- Directions
From the line with "D1: diode US1M" to the final line of the data below, please write out every line exactly, with no pictures.

*** Provided records ***

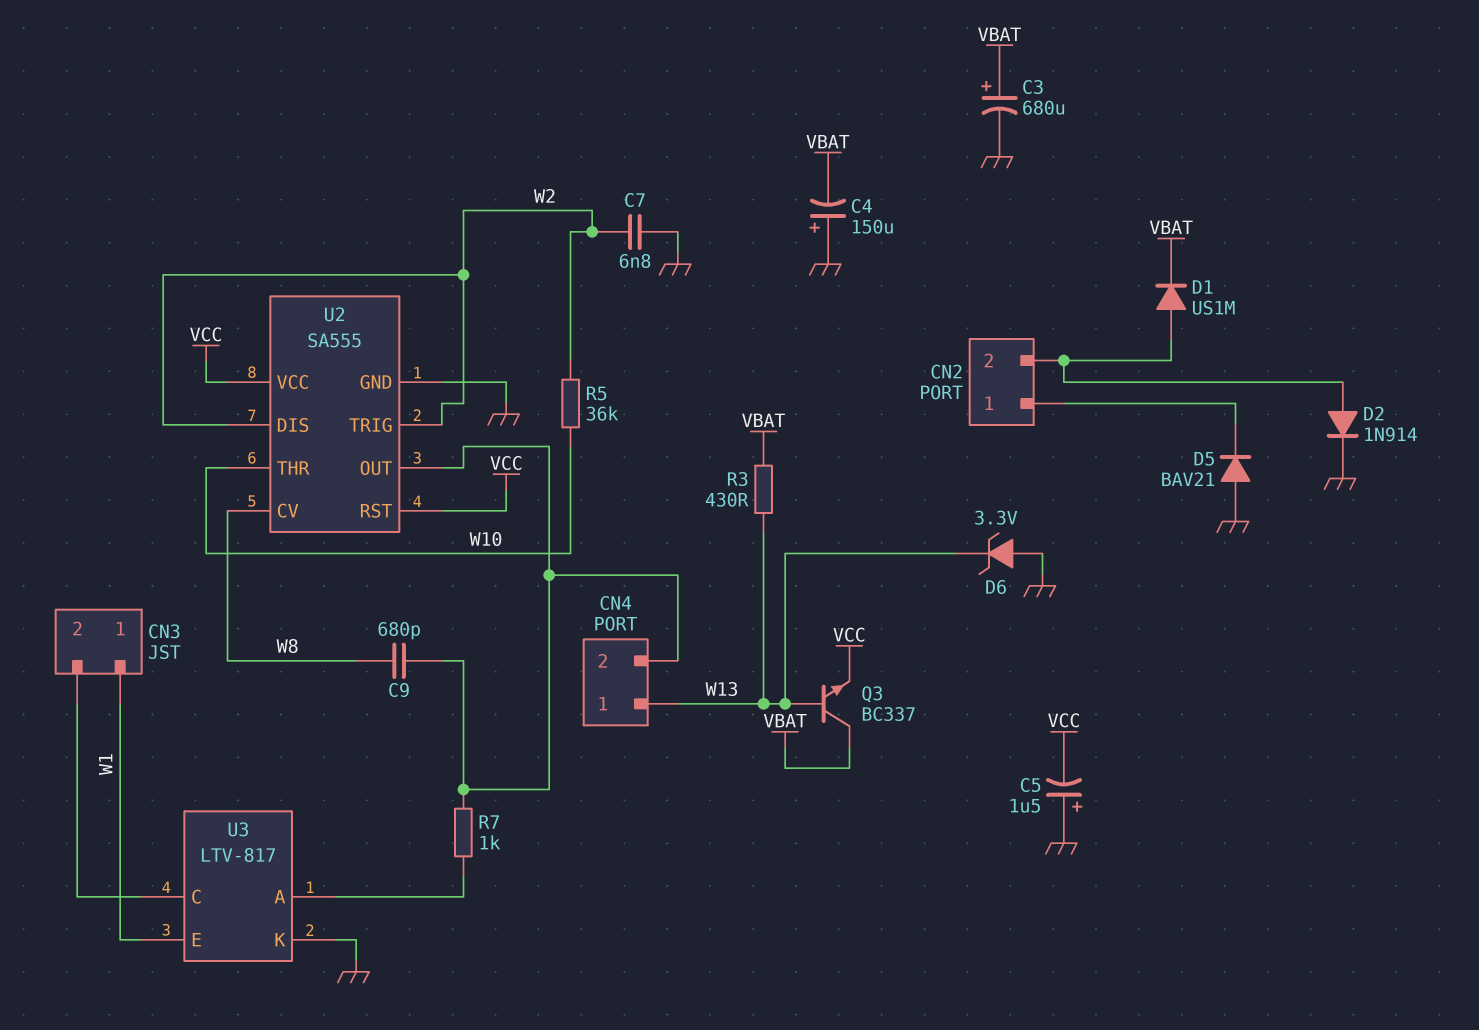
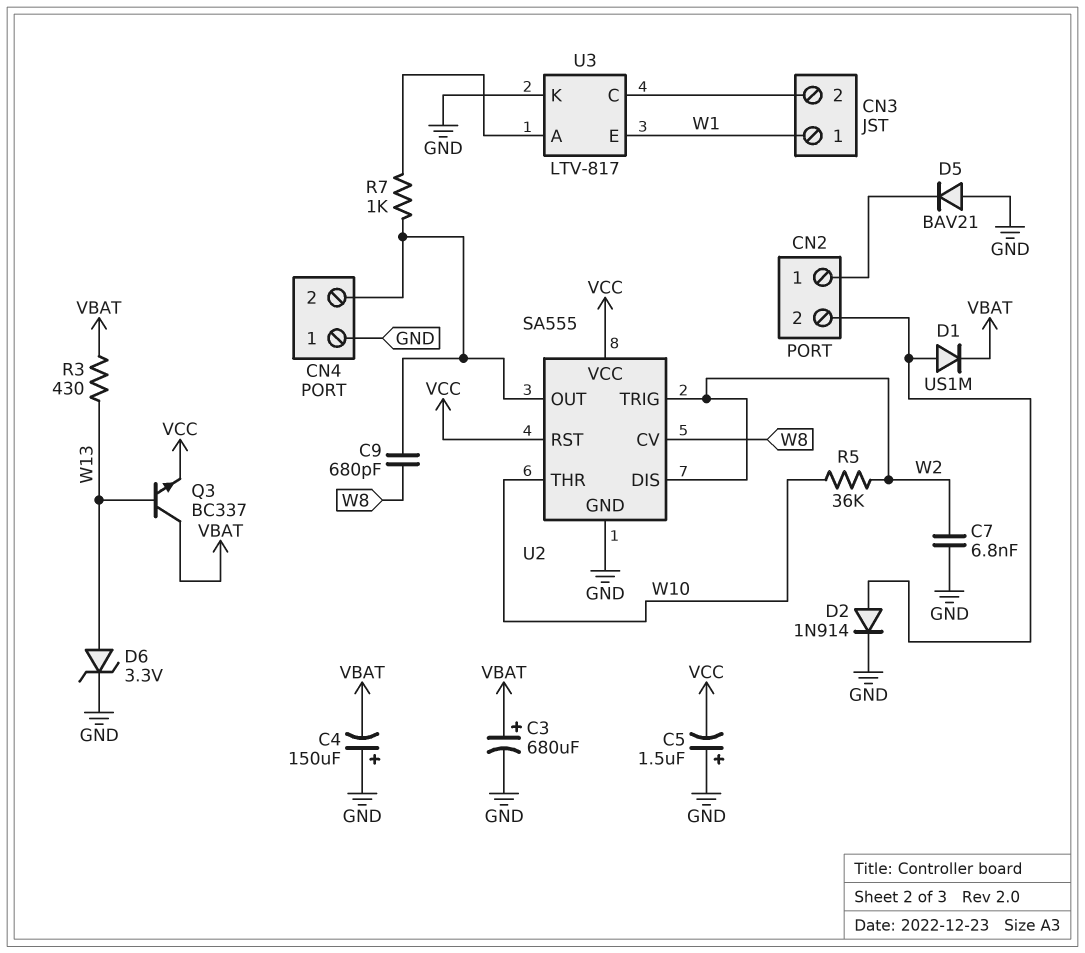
CN4 pin 1: W13 -> GND
D6: zener 3.3V (A GND, K W13) -> zener 3.3V (A W13, K GND)

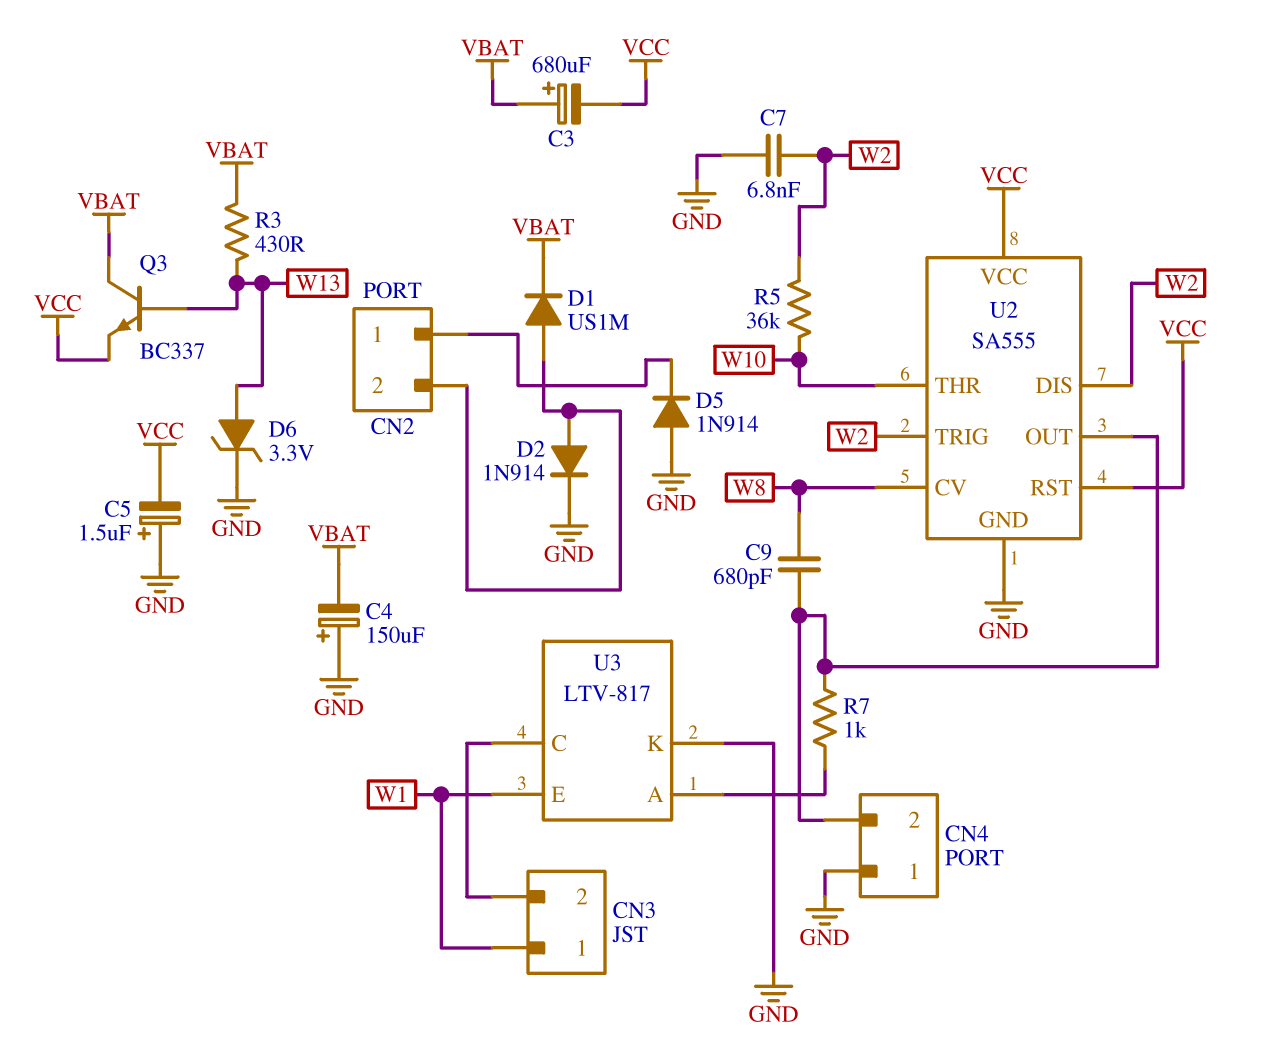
C3: 680uF (plus VBAT, minus GND) -> 680uF (plus VBAT, minus VCC)
D5: diode BAV21 (A GND, K CN2/1) -> diode 1N914 (A GND, K CN2/1)

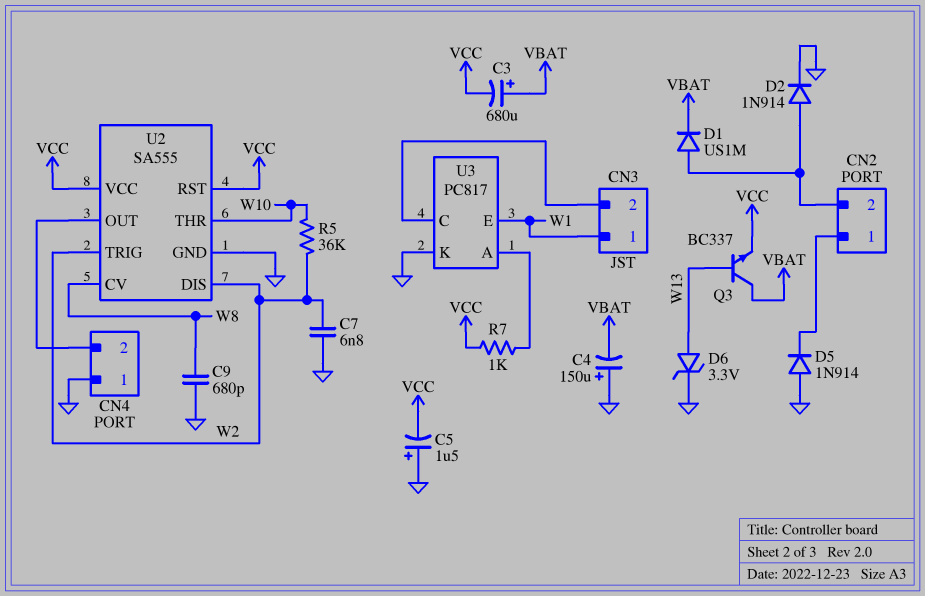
C9: 680pF (CN4/2, W8) -> 680pF (GND, W8)
R3: 430 (VBAT, W13) -> none
R7: 1k (CN4/2, U3/A) -> 1k (U3/A, VCC)
U3: LTV-817 -> PC817

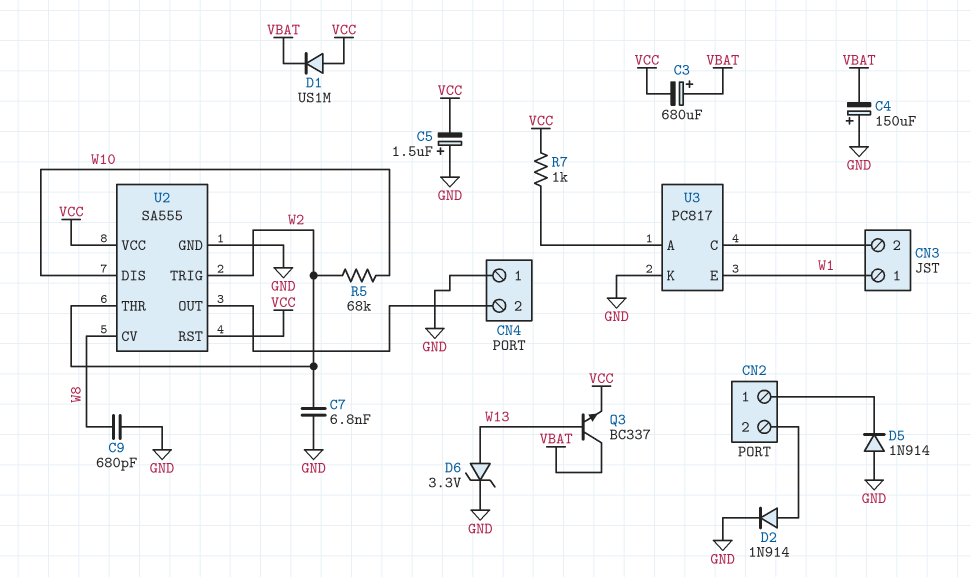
D1: diode US1M (A CN2/2, K VBAT) -> diode US1M (A VCC, K VBAT)
R5: 36k (W2, W10) -> 68k (W2, W10)
U2 pin DIS: W2 -> W10
U2 pin THR: W10 -> W2

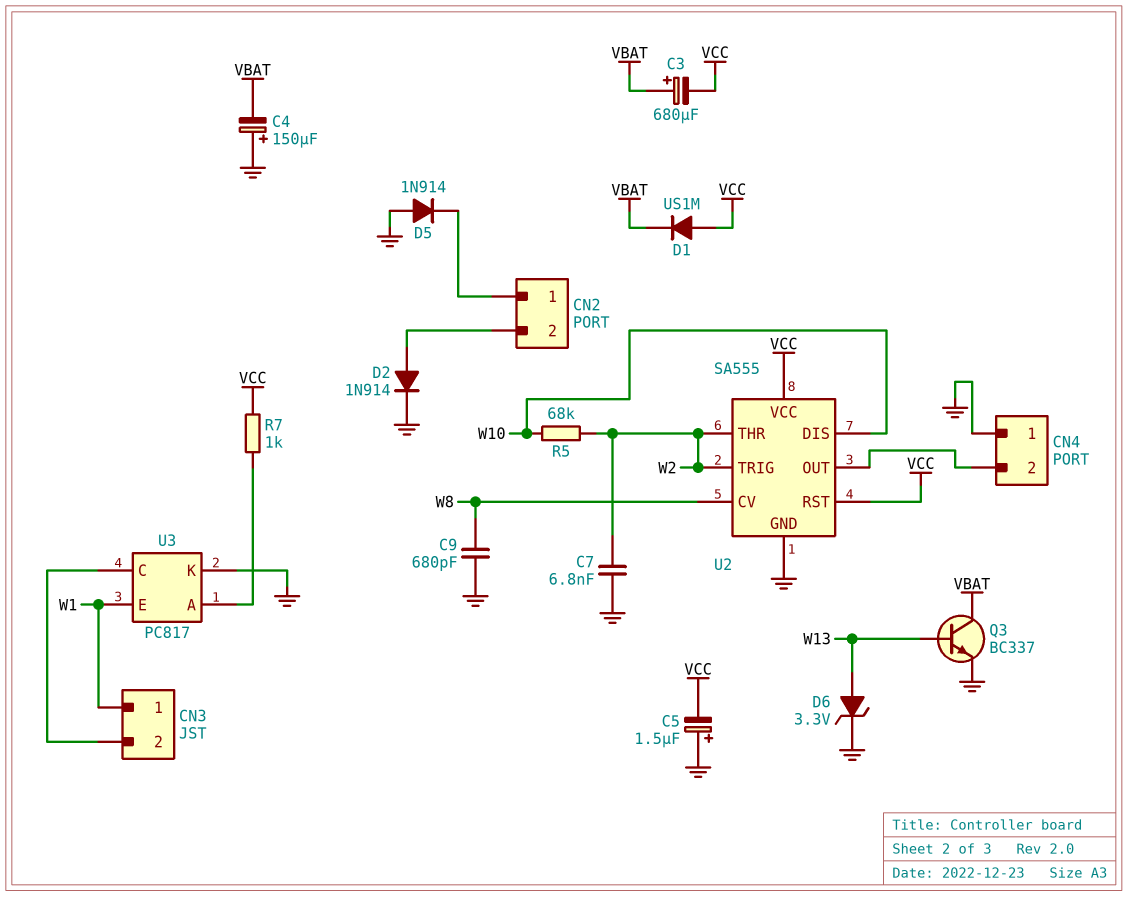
Q3: NPN BC337 (B W13, C VBAT, E VCC) -> NPN BC337 (B W13, C VBAT, E GND)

*** End of Provided records ***

- Response area
D1: diode US1M (A CN2/2, K VBAT) -> diode US1M (A VCC, K VBAT)
R5: 36k (W2, W10) -> 68k (W2, W10)
U2 pin DIS: W2 -> W10
U2 pin THR: W10 -> W2

Q3: NPN BC337 (B W13, C VBAT, E VCC) -> NPN BC337 (B W13, C VBAT, E GND)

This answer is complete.